Each record below should appear again exactly as written.

┄┄┄┄┄┄┄┄┄┄

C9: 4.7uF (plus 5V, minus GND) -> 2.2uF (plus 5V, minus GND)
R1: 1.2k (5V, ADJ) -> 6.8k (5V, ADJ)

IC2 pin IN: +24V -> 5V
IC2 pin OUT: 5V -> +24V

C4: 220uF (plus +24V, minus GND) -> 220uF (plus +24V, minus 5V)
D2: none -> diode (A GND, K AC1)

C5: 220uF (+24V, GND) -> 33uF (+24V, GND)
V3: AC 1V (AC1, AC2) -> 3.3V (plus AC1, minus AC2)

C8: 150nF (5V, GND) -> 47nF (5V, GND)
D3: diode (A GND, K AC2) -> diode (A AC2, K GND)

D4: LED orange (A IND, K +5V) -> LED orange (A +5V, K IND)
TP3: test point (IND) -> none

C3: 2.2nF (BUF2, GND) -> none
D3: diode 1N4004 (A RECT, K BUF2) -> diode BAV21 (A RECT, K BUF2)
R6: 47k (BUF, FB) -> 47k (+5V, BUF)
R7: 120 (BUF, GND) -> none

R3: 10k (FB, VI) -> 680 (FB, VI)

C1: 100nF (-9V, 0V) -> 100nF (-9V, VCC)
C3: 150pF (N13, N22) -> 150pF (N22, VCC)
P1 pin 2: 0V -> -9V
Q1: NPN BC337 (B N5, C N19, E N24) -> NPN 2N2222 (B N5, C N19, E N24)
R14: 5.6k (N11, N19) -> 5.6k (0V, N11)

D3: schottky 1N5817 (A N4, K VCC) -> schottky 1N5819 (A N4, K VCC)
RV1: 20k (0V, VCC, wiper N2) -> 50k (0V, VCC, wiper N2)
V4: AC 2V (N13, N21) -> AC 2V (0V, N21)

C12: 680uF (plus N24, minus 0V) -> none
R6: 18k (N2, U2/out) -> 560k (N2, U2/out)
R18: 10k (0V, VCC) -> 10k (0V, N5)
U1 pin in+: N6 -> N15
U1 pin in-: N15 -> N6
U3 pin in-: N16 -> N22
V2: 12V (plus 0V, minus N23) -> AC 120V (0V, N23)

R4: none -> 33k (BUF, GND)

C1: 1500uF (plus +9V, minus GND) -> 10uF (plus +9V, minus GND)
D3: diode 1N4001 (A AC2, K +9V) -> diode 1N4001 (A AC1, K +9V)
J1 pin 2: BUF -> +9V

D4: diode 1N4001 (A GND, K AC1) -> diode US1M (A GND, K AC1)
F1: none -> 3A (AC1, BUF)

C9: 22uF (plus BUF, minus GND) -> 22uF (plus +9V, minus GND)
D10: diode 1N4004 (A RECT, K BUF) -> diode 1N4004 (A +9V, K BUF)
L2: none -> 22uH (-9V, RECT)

┄┄┄┄┄┄┄┄┄┄

# [Result of this task]
C9: 4.7uF (plus 5V, minus GND) -> 2.2uF (plus 5V, minus GND)
R1: 1.2k (5V, ADJ) -> 6.8k (5V, ADJ)

IC2 pin IN: +24V -> 5V
IC2 pin OUT: 5V -> +24V

C4: 220uF (plus +24V, minus GND) -> 220uF (plus +24V, minus 5V)
D2: none -> diode (A GND, K AC1)

C5: 220uF (+24V, GND) -> 33uF (+24V, GND)
V3: AC 1V (AC1, AC2) -> 3.3V (plus AC1, minus AC2)

C8: 150nF (5V, GND) -> 47nF (5V, GND)
D3: diode (A GND, K AC2) -> diode (A AC2, K GND)

D4: LED orange (A IND, K +5V) -> LED orange (A +5V, K IND)
TP3: test point (IND) -> none

C3: 2.2nF (BUF2, GND) -> none
D3: diode 1N4004 (A RECT, K BUF2) -> diode BAV21 (A RECT, K BUF2)
R6: 47k (BUF, FB) -> 47k (+5V, BUF)
R7: 120 (BUF, GND) -> none

R3: 10k (FB, VI) -> 680 (FB, VI)

C1: 100nF (-9V, 0V) -> 100nF (-9V, VCC)
C3: 150pF (N13, N22) -> 150pF (N22, VCC)
P1 pin 2: 0V -> -9V
Q1: NPN BC337 (B N5, C N19, E N24) -> NPN 2N2222 (B N5, C N19, E N24)
R14: 5.6k (N11, N19) -> 5.6k (0V, N11)

D3: schottky 1N5817 (A N4, K VCC) -> schottky 1N5819 (A N4, K VCC)
RV1: 20k (0V, VCC, wiper N2) -> 50k (0V, VCC, wiper N2)
V4: AC 2V (N13, N21) -> AC 2V (0V, N21)

C12: 680uF (plus N24, minus 0V) -> none
R6: 18k (N2, U2/out) -> 560k (N2, U2/out)
R18: 10k (0V, VCC) -> 10k (0V, N5)
U1 pin in+: N6 -> N15
U1 pin in-: N15 -> N6
U3 pin in-: N16 -> N22
V2: 12V (plus 0V, minus N23) -> AC 120V (0V, N23)

R4: none -> 33k (BUF, GND)

C1: 1500uF (plus +9V, minus GND) -> 10uF (plus +9V, minus GND)
D3: diode 1N4001 (A AC2, K +9V) -> diode 1N4001 (A AC1, K +9V)
J1 pin 2: BUF -> +9V

D4: diode 1N4001 (A GND, K AC1) -> diode US1M (A GND, K AC1)
F1: none -> 3A (AC1, BUF)

C9: 22uF (plus BUF, minus GND) -> 22uF (plus +9V, minus GND)
D10: diode 1N4004 (A RECT, K BUF) -> diode 1N4004 (A +9V, K BUF)
L2: none -> 22uH (-9V, RECT)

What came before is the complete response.